AIM:
Please present each line of the records below as a row in a Markdown table, with the columns "Row" and "Text", numbering the rows in order and skipping any blank lines.

Begin DATA RECORDS

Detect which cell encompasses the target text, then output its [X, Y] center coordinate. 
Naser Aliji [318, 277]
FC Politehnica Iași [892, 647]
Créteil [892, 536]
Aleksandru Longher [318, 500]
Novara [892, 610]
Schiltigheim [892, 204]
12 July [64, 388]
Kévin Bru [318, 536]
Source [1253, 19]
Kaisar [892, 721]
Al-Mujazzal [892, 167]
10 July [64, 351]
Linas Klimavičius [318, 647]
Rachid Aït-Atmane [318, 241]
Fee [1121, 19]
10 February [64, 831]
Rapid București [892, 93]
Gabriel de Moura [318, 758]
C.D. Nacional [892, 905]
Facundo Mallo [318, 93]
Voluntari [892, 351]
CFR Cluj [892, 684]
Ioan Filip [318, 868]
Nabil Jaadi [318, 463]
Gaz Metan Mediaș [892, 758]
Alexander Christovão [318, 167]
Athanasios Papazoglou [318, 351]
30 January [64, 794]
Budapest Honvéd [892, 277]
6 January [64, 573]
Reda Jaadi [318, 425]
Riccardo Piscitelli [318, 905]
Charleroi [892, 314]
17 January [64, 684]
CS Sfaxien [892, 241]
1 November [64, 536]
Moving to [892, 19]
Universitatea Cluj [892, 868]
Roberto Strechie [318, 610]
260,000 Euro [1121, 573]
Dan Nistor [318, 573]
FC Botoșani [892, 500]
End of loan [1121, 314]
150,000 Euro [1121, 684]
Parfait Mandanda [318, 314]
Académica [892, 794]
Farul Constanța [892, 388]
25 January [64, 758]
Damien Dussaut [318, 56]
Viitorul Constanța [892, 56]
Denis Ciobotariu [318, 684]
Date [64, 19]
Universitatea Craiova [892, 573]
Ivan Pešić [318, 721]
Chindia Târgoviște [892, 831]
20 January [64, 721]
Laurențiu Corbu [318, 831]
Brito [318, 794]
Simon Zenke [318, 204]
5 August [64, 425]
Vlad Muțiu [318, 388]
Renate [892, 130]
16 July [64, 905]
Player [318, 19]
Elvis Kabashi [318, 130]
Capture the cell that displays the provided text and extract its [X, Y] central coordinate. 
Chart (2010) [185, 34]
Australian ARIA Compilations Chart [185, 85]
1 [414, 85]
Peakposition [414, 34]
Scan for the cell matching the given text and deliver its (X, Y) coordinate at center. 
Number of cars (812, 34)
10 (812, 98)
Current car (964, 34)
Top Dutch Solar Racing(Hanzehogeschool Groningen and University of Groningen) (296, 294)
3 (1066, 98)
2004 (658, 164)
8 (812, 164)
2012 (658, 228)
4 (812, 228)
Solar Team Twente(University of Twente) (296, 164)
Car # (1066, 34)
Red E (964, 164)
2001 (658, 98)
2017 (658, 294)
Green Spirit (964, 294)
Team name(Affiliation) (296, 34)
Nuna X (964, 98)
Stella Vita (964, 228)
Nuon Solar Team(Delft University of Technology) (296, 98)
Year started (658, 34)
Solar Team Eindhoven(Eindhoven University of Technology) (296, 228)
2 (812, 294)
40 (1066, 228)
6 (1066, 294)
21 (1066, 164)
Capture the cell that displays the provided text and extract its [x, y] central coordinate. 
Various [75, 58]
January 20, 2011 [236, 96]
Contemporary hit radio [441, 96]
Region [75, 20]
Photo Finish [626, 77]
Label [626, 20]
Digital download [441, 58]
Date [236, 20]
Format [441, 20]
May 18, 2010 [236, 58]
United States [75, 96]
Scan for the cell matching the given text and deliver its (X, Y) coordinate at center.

End DATA RECORDS

CORRECT OUTPUT:
| Row | Text |
|---|---|
| 1 | Detect which cell encompasses the target text, then output its [X, Y] center coordinate.  |
| 2 | Naser Aliji [318, 277] |
| 3 | FC Politehnica Iași [892, 647] |
| 4 | Créteil [892, 536] |
| 5 | Aleksandru Longher [318, 500] |
| 6 | Novara [892, 610] |
| 7 | Schiltigheim [892, 204] |
| 8 | 12 July [64, 388] |
| 9 | Kévin Bru [318, 536] |
| 10 | Source [1253, 19] |
| 11 | Kaisar [892, 721] |
| 12 | Al-Mujazzal [892, 167] |
| 13 | 10 July [64, 351] |
| 14 | Linas Klimavičius [318, 647] |
| 15 | Rachid Aït-Atmane [318, 241] |
| 16 | Fee [1121, 19] |
| 17 | 10 February [64, 831] |
| 18 | Rapid București [892, 93] |
| 19 | Gabriel de Moura [318, 758] |
| 20 | C.D. Nacional [892, 905] |
| 21 | Facundo Mallo [318, 93] |
| 22 | Voluntari [892, 351] |
| 23 | CFR Cluj [892, 684] |
| 24 | Ioan Filip [318, 868] |
| 25 | Nabil Jaadi [318, 463] |
| 26 | Gaz Metan Mediaș [892, 758] |
| 27 | Alexander Christovão [318, 167] |
| 28 | Athanasios Papazoglou [318, 351] |
| 29 | 30 January [64, 794] |
| 30 | Budapest Honvéd [892, 277] |
| 31 | 6 January [64, 573] |
| 32 | Reda Jaadi [318, 425] |
| 33 | Riccardo Piscitelli [318, 905] |
| 34 | Charleroi [892, 314] |
| 35 | 17 January [64, 684] |
| 36 | CS Sfaxien [892, 241] |
| 37 | 1 November [64, 536] |
| 38 | Moving to [892, 19] |
| 39 | Universitatea Cluj [892, 868] |
| 40 | Roberto Strechie [318, 610] |
| 41 | 260,000 Euro [1121, 573] |
| 42 | Dan Nistor [318, 573] |
| 43 | FC Botoșani [892, 500] |
| 44 | End of loan [1121, 314] |
| 45 | 150,000 Euro [1121, 684] |
| 46 | Parfait Mandanda [318, 314] |
| 47 | Académica [892, 794] |
| 48 | Farul Constanța [892, 388] |
| 49 | 25 January [64, 758] |
| 50 | Damien Dussaut [318, 56] |
| 51 | Viitorul Constanța [892, 56] |
| 52 | Denis Ciobotariu [318, 684] |
| 53 | Date [64, 19] |
| 54 | Universitatea Craiova [892, 573] |
| 55 | Ivan Pešić [318, 721] |
| 56 | Chindia Târgoviște [892, 831] |
| 57 | 20 January [64, 721] |
| 58 | Laurențiu Corbu [318, 831] |
| 59 | Brito [318, 794] |
| 60 | Simon Zenke [318, 204] |
| 61 | 5 August [64, 425] |
| 62 | Vlad Muțiu [318, 388] |
| 63 | Renate [892, 130] |
| 64 | 16 July [64, 905] |
| 65 | Player [318, 19] |
| 66 | Elvis Kabashi [318, 130] |
| 67 | Capture the cell that displays the provided text and extract its [X, Y] central coordinate.  |
| 68 | Chart (2010) [185, 34] |
| 69 | Australian ARIA Compilations Chart [185, 85] |
| 70 | 1 [414, 85] |
| 71 | Peakposition [414, 34] |
| 72 | Scan for the cell matching the given text and deliver its (X, Y) coordinate at center.  |
| 73 | Number of cars (812, 34) |
| 74 | 10 (812, 98) |
| 75 | Current car (964, 34) |
| 76 | Top Dutch Solar Racing(Hanzehogeschool Groningen and University of Groningen) (296, 294) |
| 77 | 3 (1066, 98) |
| 78 | 2004 (658, 164) |
| 79 | 8 (812, 164) |
| 80 | 2012 (658, 228) |
| 81 | 4 (812, 228) |
| 82 | Solar Team Twente(University of Twente) (296, 164) |
| 83 | Car # (1066, 34) |
| 84 | Red E (964, 164) |
| 85 | 2001 (658, 98) |
| 86 | 2017 (658, 294) |
| 87 | Green Spirit (964, 294) |
| 88 | Team name(Affiliation) (296, 34) |
| 89 | Nuna X (964, 98) |
| 90 | Stella Vita (964, 228) |
| 91 | Nuon Solar Team(Delft University of Technology) (296, 98) |
| 92 | Year started (658, 34) |
| 93 | Solar Team Eindhoven(Eindhoven University of Technology) (296, 228) |
| 94 | 2 (812, 294) |
| 95 | 40 (1066, 228) |
| 96 | 6 (1066, 294) |
| 97 | 21 (1066, 164) |
| 98 | Capture the cell that displays the provided text and extract its [x, y] central coordinate.  |
| 99 | Various [75, 58] |
| 100 | January 20, 2011 [236, 96] |
| 101 | Contemporary hit radio [441, 96] |
| 102 | Region [75, 20] |
| 103 | Photo Finish [626, 77] |
| 104 | Label [626, 20] |
| 105 | Digital download [441, 58] |
| 106 | Date [236, 20] |
| 107 | Format [441, 20] |
| 108 | May 18, 2010 [236, 58] |
| 109 | United States [75, 96] |
| 110 | Scan for the cell matching the given text and deliver its (X, Y) coordinate at center. |